WHAT YOU SHOULD DO →
Copy nothing but the lines from the one containing "TR1: PMOS (G" through the last line of the records, repeated exactly and without pictures.

RECORDS FOR THE TASK →
═══

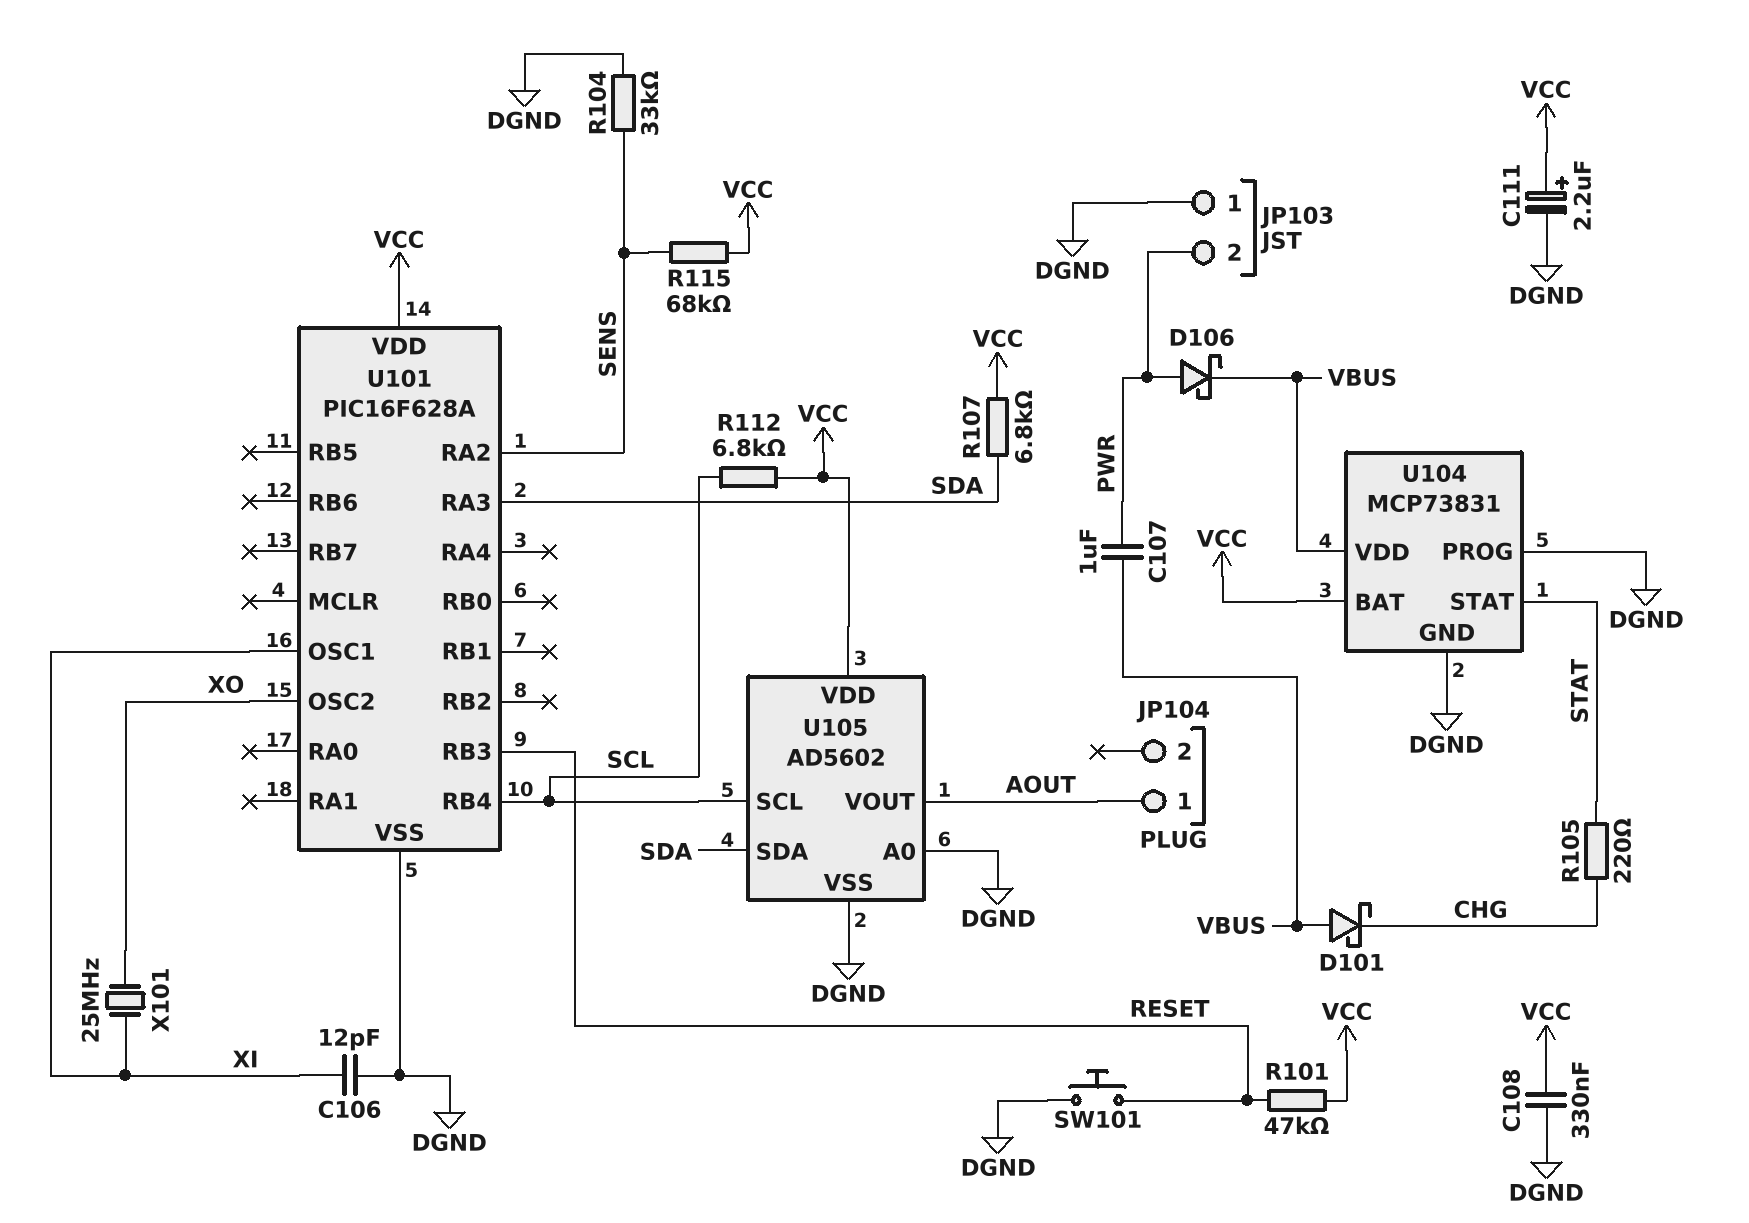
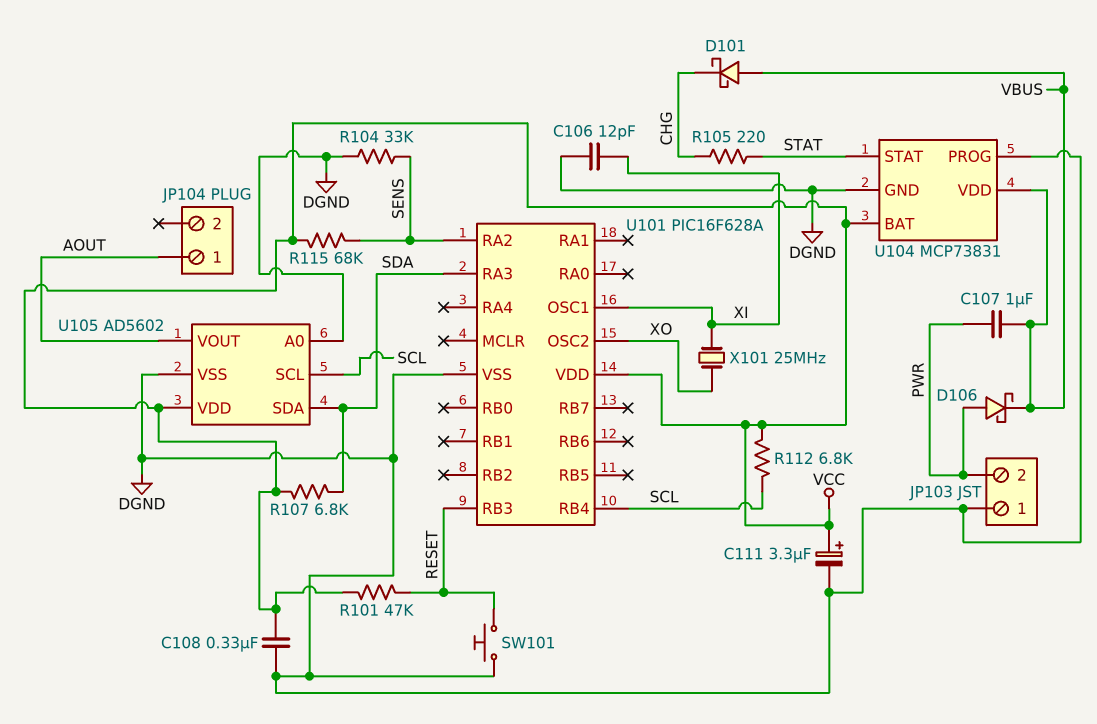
C111: 2.2uF (plus VCC, minus DGND) -> 3.3uF (plus VCC, minus DGND)

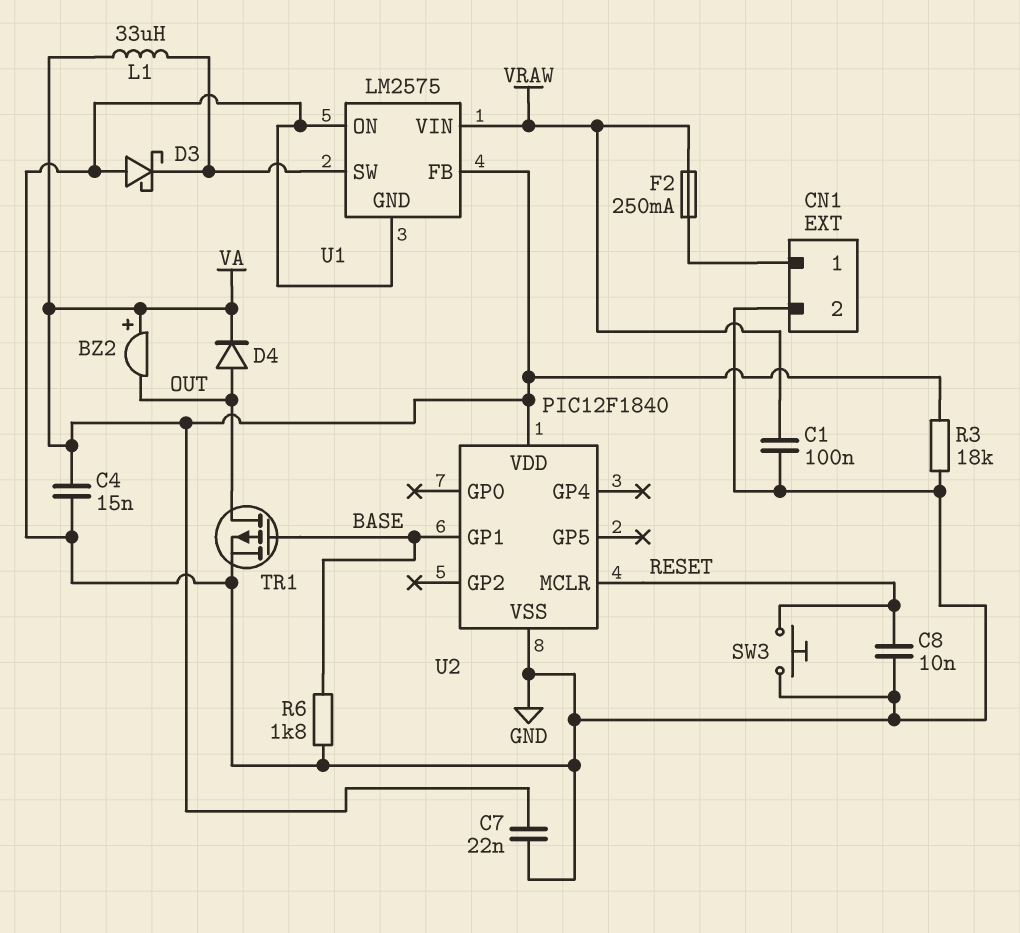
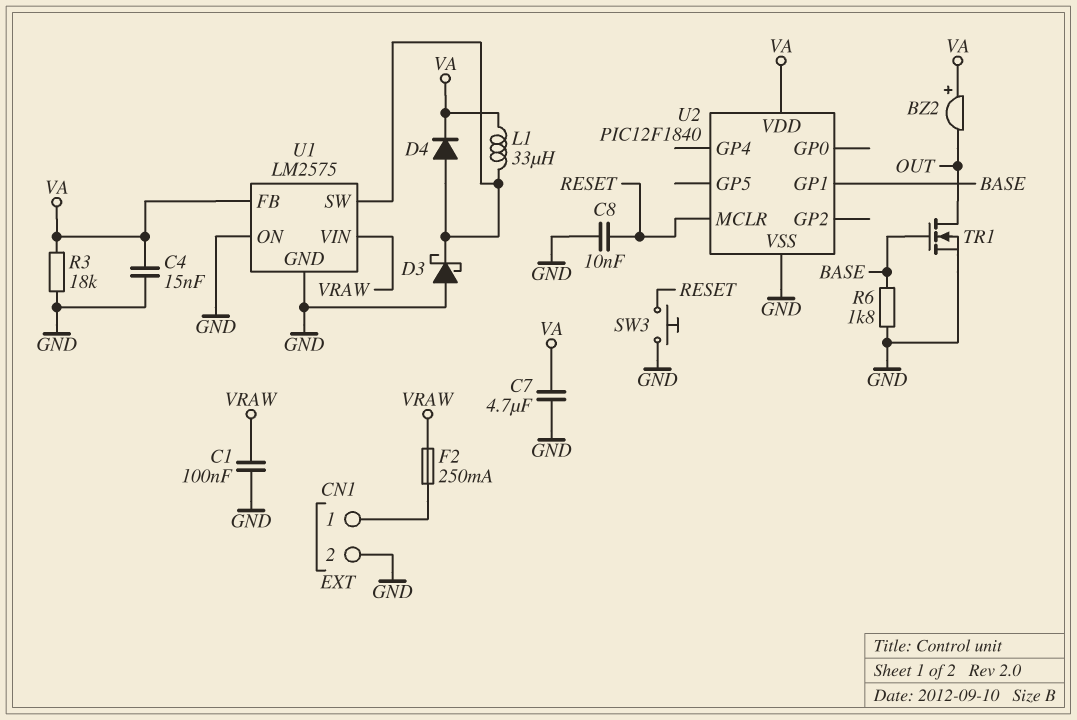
C7: 22nF (GND, VA) -> 4.7uF (GND, VA)
D4: diode (A OUT, K VA) -> diode (A U1/SW, K VA)
TR1: PMOS (G BASE, D OUT, S GND) -> NMOS (G BASE, D OUT, S GND)

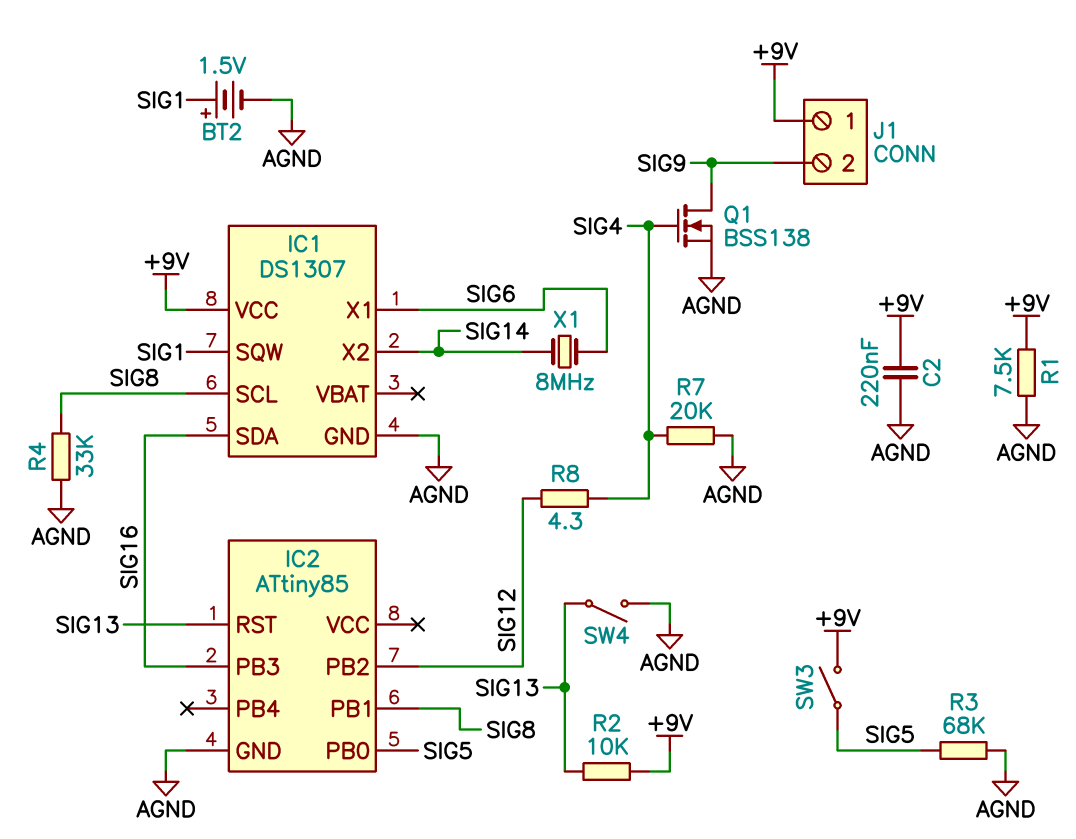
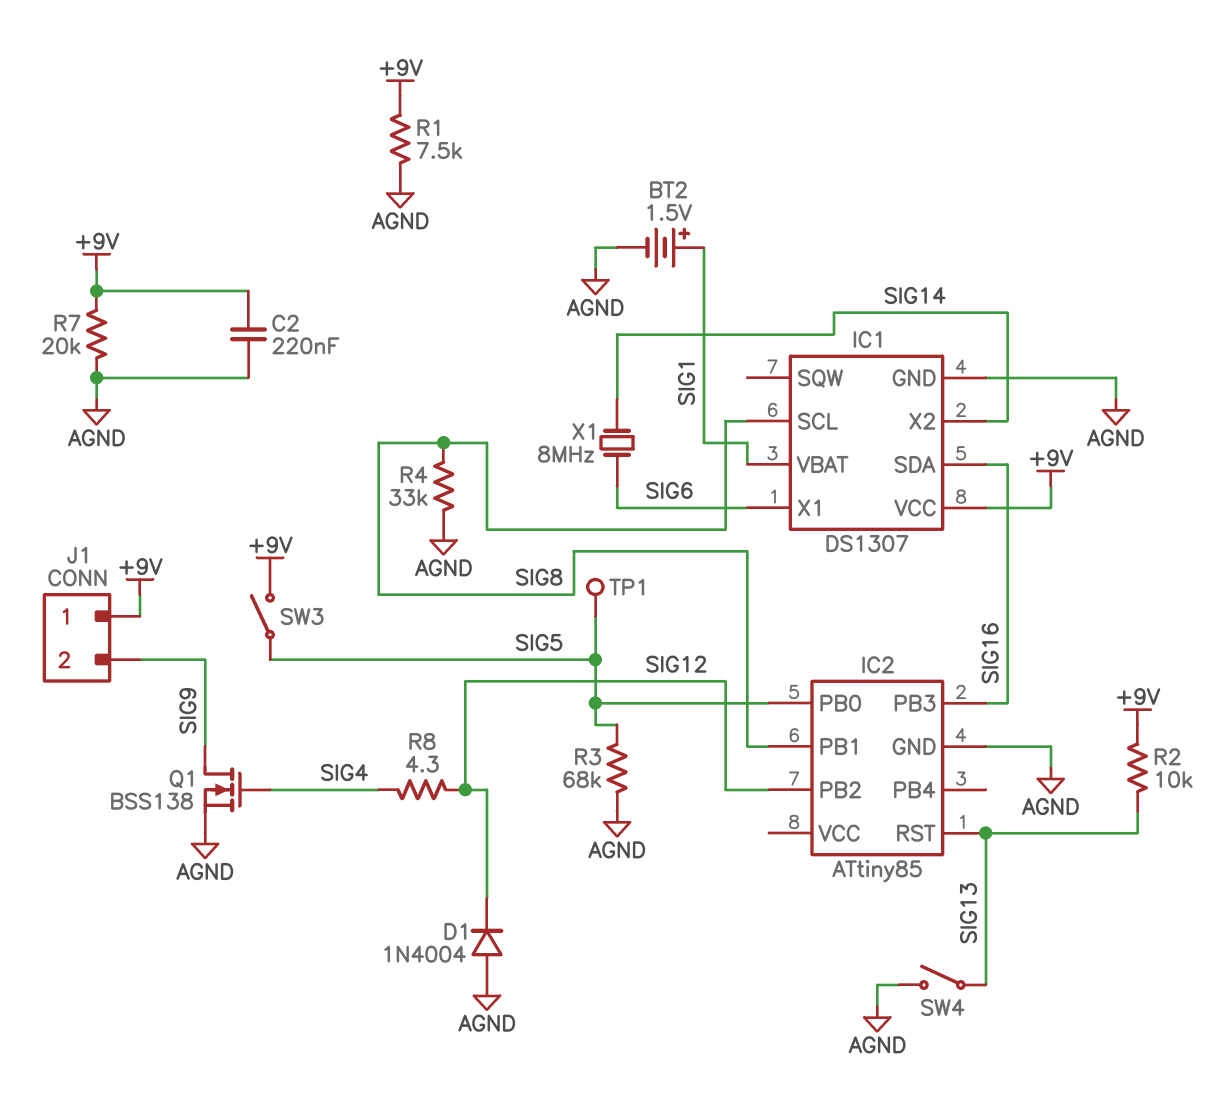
D1: none -> diode 1N4004 (A AGND, K SIG12)
IC1 pin SQW: SIG1 -> none
IC1 pin VBAT: none -> SIG1
R7: 20k (AGND, SIG4) -> 20k (+9V, AGND)
TP1: none -> test point (SIG5)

═══

ANSWER TO THIS PROBLEM →
TR1: PMOS (G BASE, D OUT, S GND) -> NMOS (G BASE, D OUT, S GND)

D1: none -> diode 1N4004 (A AGND, K SIG12)
IC1 pin SQW: SIG1 -> none
IC1 pin VBAT: none -> SIG1
R7: 20k (AGND, SIG4) -> 20k (+9V, AGND)
TP1: none -> test point (SIG5)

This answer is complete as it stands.